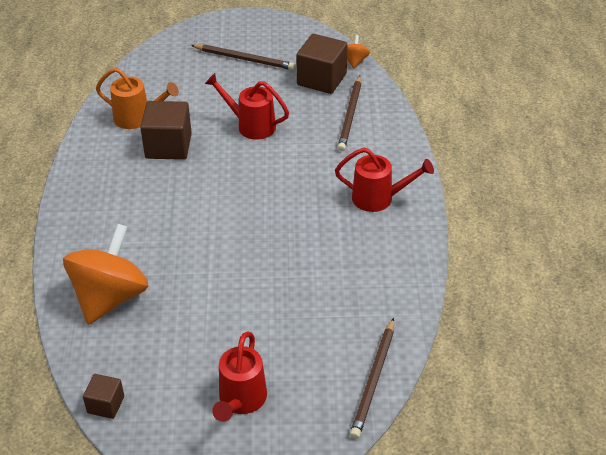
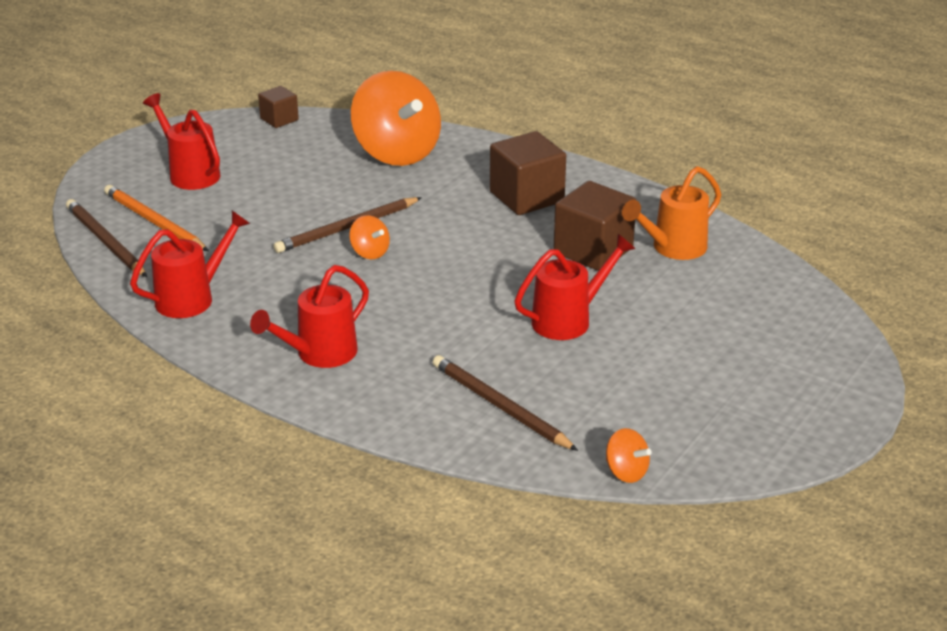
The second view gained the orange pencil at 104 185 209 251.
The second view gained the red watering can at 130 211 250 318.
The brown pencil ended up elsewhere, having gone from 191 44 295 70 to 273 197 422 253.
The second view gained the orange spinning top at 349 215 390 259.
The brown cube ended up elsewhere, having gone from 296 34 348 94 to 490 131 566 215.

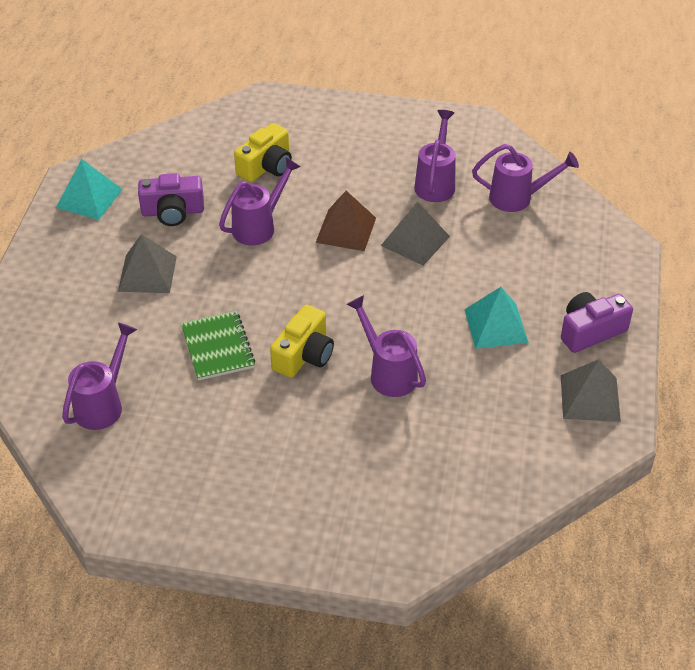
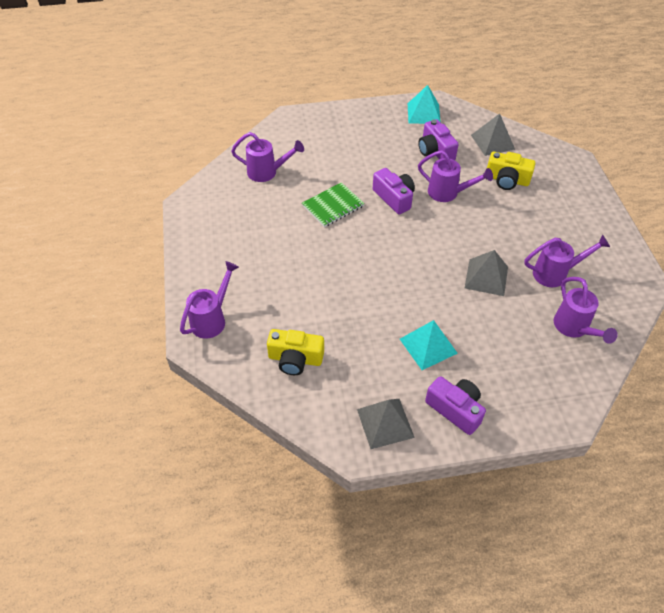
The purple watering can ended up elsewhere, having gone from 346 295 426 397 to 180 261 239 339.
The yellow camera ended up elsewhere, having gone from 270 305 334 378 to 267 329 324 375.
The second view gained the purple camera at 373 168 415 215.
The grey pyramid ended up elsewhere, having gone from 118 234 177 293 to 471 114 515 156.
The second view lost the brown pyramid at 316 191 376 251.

§ **Required work**: Whatever pictures the entries contain, omit them, and write the rest out exactly.

§ **Your response**:
The second view gained the orange pencil at 104 185 209 251.
The second view gained the red watering can at 130 211 250 318.
The brown pencil ended up elsewhere, having gone from 191 44 295 70 to 273 197 422 253.
The second view gained the orange spinning top at 349 215 390 259.
The brown cube ended up elsewhere, having gone from 296 34 348 94 to 490 131 566 215.

The purple watering can ended up elsewhere, having gone from 346 295 426 397 to 180 261 239 339.
The yellow camera ended up elsewhere, having gone from 270 305 334 378 to 267 329 324 375.
The second view gained the purple camera at 373 168 415 215.
The grey pyramid ended up elsewhere, having gone from 118 234 177 293 to 471 114 515 156.
The second view lost the brown pyramid at 316 191 376 251.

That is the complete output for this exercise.